- [Goal of the exercise] Omitting all images, give the entries that follow again exactly as they read.

- [Scene difference descriptions]
════════════════════
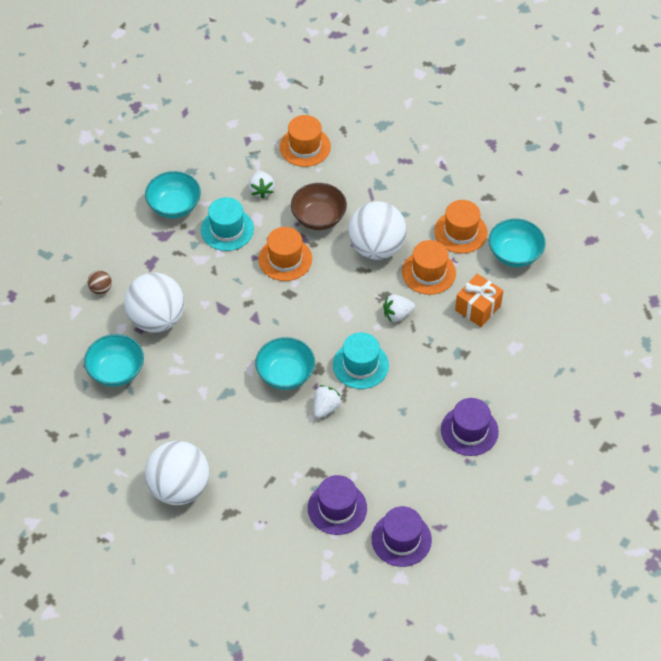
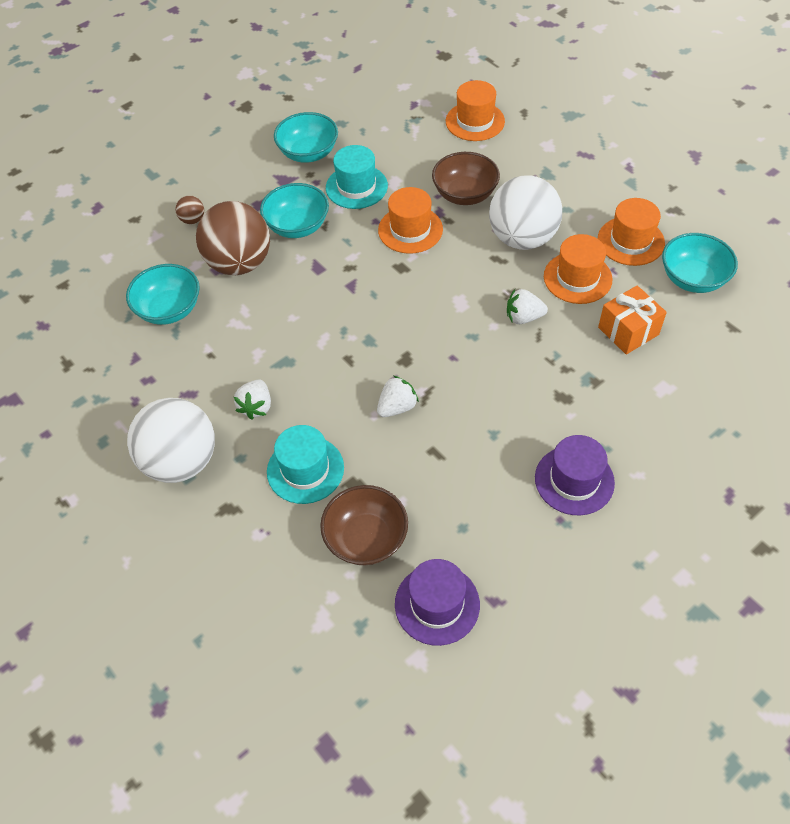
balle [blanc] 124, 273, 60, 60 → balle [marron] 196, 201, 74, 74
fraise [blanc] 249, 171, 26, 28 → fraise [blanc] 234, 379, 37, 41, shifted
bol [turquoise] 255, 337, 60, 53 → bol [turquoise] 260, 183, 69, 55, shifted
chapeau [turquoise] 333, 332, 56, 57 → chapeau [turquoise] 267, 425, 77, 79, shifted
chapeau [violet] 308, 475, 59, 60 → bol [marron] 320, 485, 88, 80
════════════════════
- [The answer]
balle [blanc] 124, 273, 60, 60 → balle [marron] 196, 201, 74, 74
fraise [blanc] 249, 171, 26, 28 → fraise [blanc] 234, 379, 37, 41, shifted
bol [turquoise] 255, 337, 60, 53 → bol [turquoise] 260, 183, 69, 55, shifted
chapeau [turquoise] 333, 332, 56, 57 → chapeau [turquoise] 267, 425, 77, 79, shifted
chapeau [violet] 308, 475, 59, 60 → bol [marron] 320, 485, 88, 80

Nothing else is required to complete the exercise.